## Directions
Each line below with the string "white" should be copied.

[[ Dataset extract, beginning ]]

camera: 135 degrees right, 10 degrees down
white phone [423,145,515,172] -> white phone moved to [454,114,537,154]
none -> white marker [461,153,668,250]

[[ Dataset extract, end ]]

## Answer for the task
white phone [423,145,515,172] -> white phone moved to [454,114,537,154]
none -> white marker [461,153,668,250]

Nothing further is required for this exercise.